***** Provided data *****

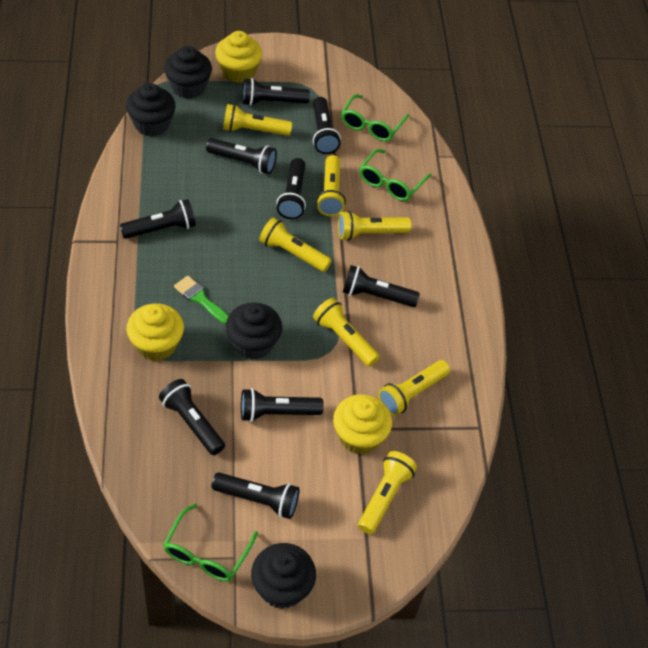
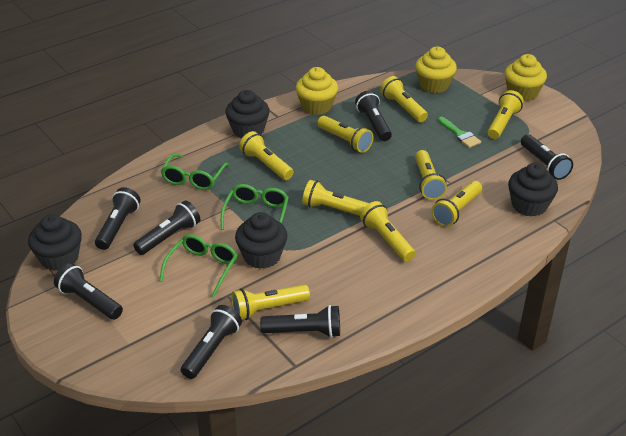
black flashlight: 9 -> 7
yellow flashlight: 7 -> 9

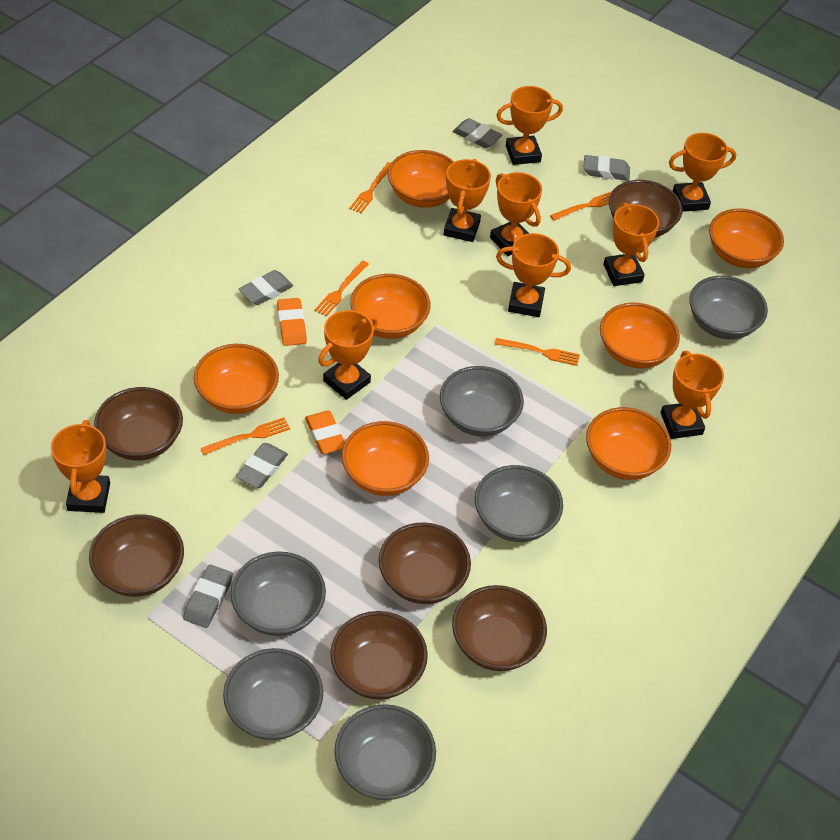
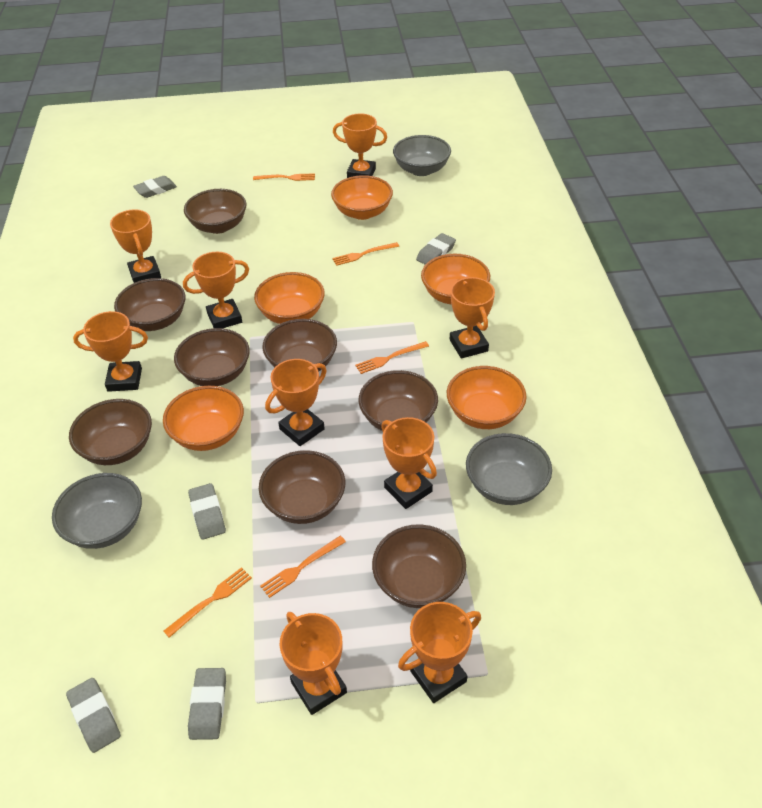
brown bowl: 6 -> 8
grey bowl: 6 -> 3
orange bowl: 7 -> 5
orange eraser: 2 -> 0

*****

# [Task requirements]
Repeat the material above verbatim. Leave the pictures behind.

# [Reply]
black flashlight: 9 -> 7
yellow flashlight: 7 -> 9

brown bowl: 6 -> 8
grey bowl: 6 -> 3
orange bowl: 7 -> 5
orange eraser: 2 -> 0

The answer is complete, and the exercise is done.